═══ SOURCE MATERIAL

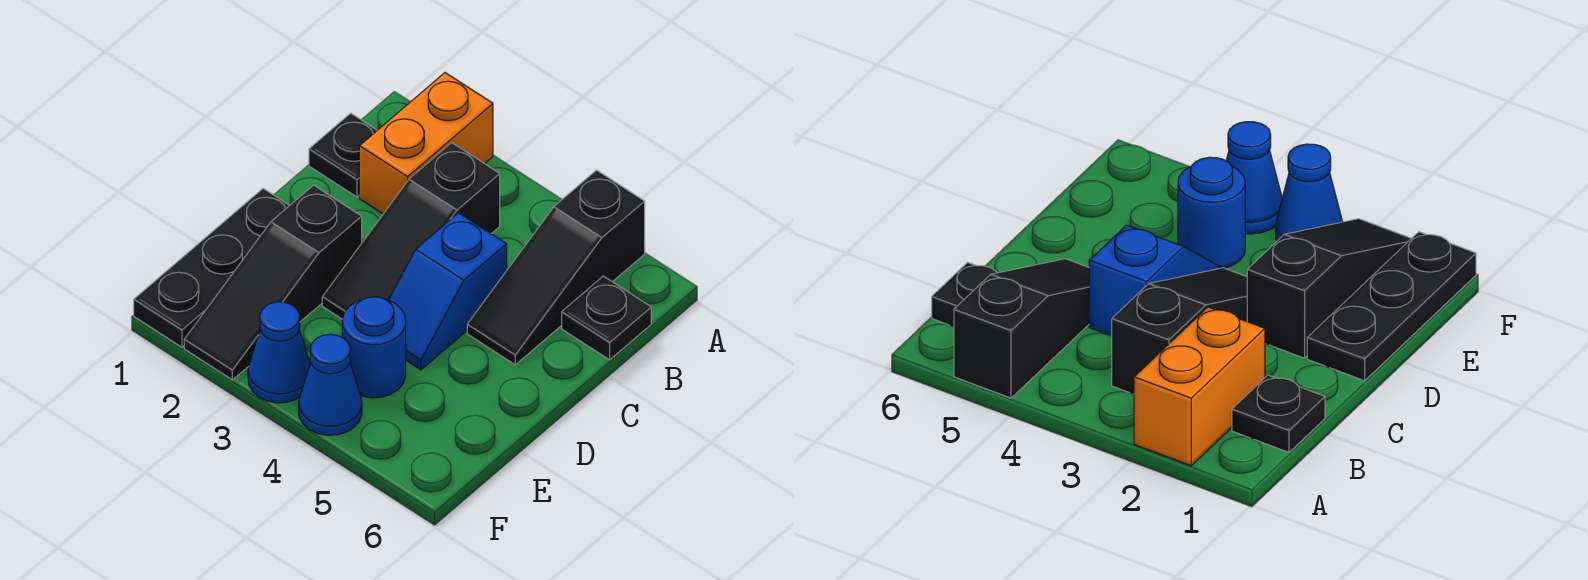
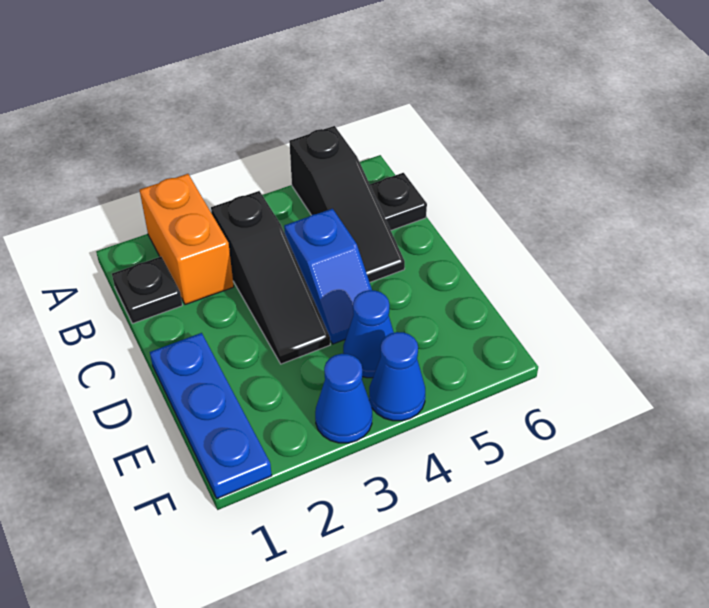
black plate D1:F1 level 1 -> blue plate D1:F1 level 1
black slope D2:F2 level 1 top D -> none
blue round brick E4 level 1 -> blue cone E4 level 1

══════

> **ASSIGNED TASK**
Start printing at the line with "black slope D2:F2 level 1 top D -> none" and stop after the final line of the listing above, keeping every line exact.

> **RESULT**
black slope D2:F2 level 1 top D -> none
blue round brick E4 level 1 -> blue cone E4 level 1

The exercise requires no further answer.